[Opening WORKING DATA section]
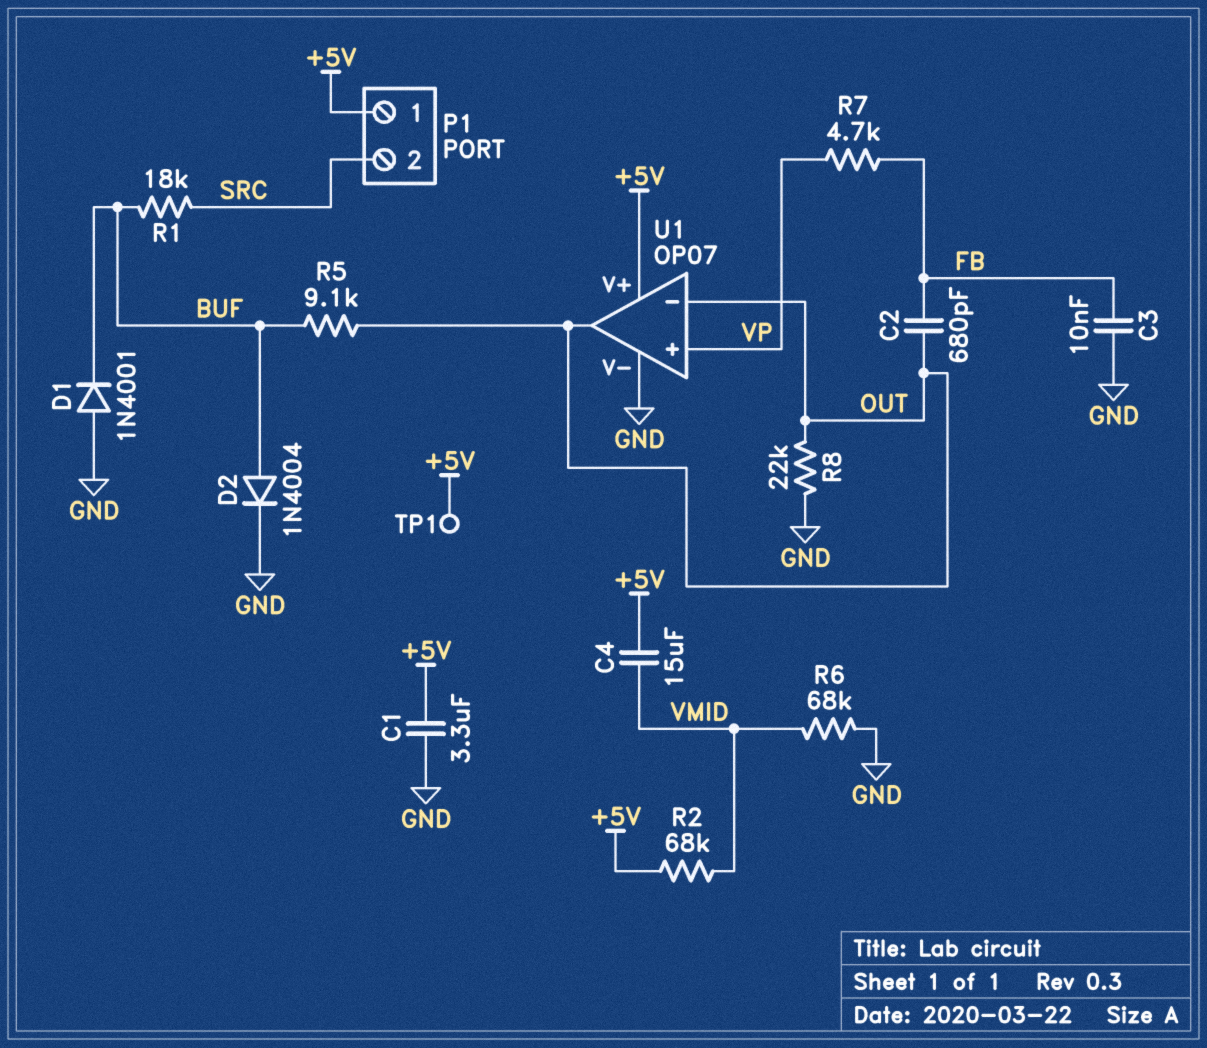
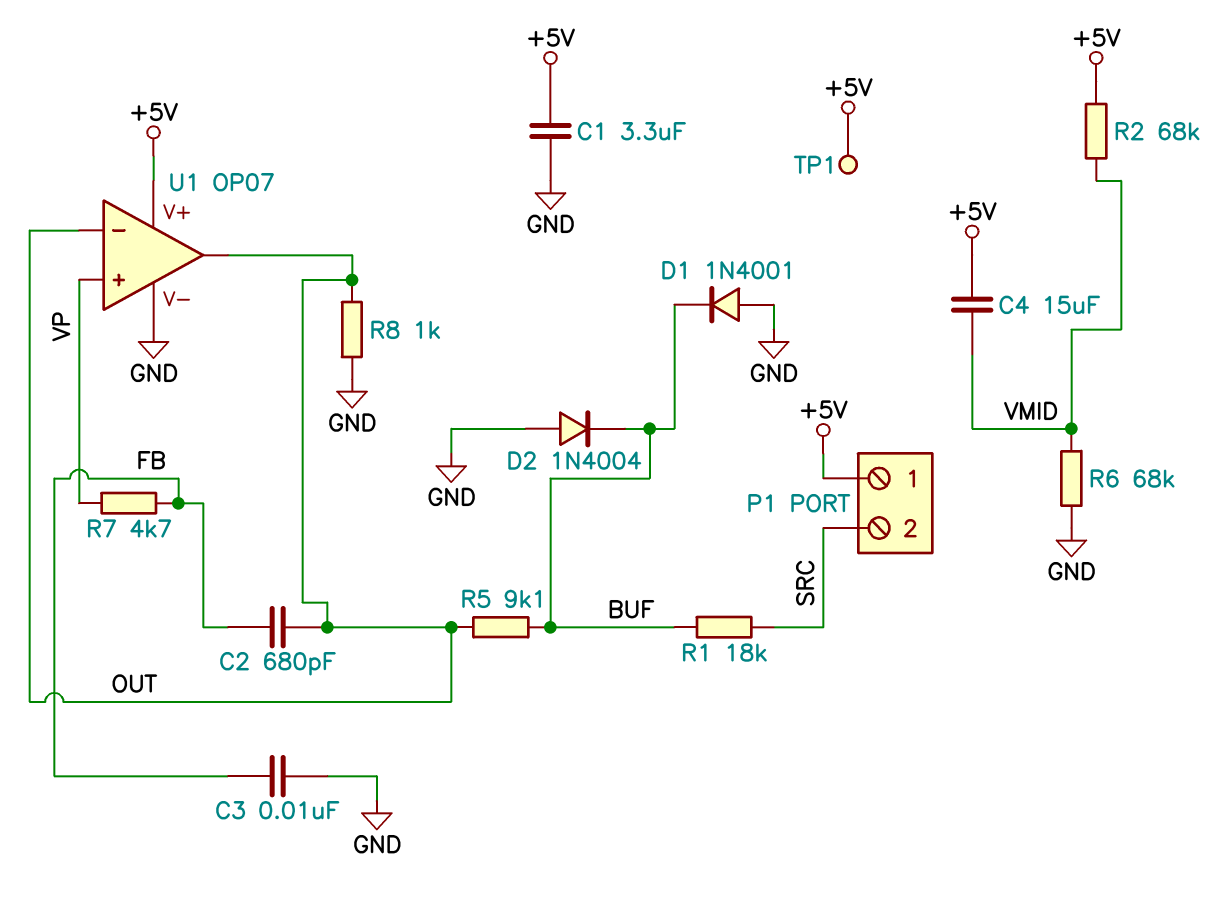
D2: diode 1N4004 (A BUF, K GND) -> diode 1N4004 (A GND, K BUF)
R8: 22k (GND, OUT) -> 1k (GND, OUT)

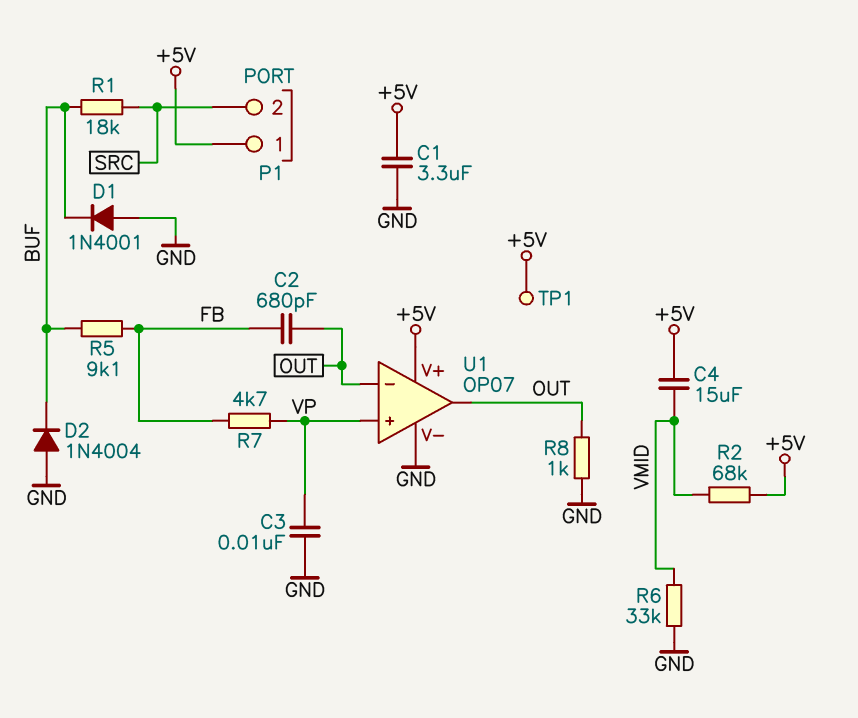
C3: 10nF (FB, GND) -> 10nF (GND, VP)
R5: 9.1k (BUF, OUT) -> 9.1k (BUF, FB)
R6: 68k (GND, VMID) -> 33k (GND, VMID)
[Closing WORKING DATA section]
AIM OF THE EXERCISE ->
You are asked to reproduce each line above exactly, but to exclude the pictures.

WRITTEN RESPONSE ->
D2: diode 1N4004 (A BUF, K GND) -> diode 1N4004 (A GND, K BUF)
R8: 22k (GND, OUT) -> 1k (GND, OUT)

C3: 10nF (FB, GND) -> 10nF (GND, VP)
R5: 9.1k (BUF, OUT) -> 9.1k (BUF, FB)
R6: 68k (GND, VMID) -> 33k (GND, VMID)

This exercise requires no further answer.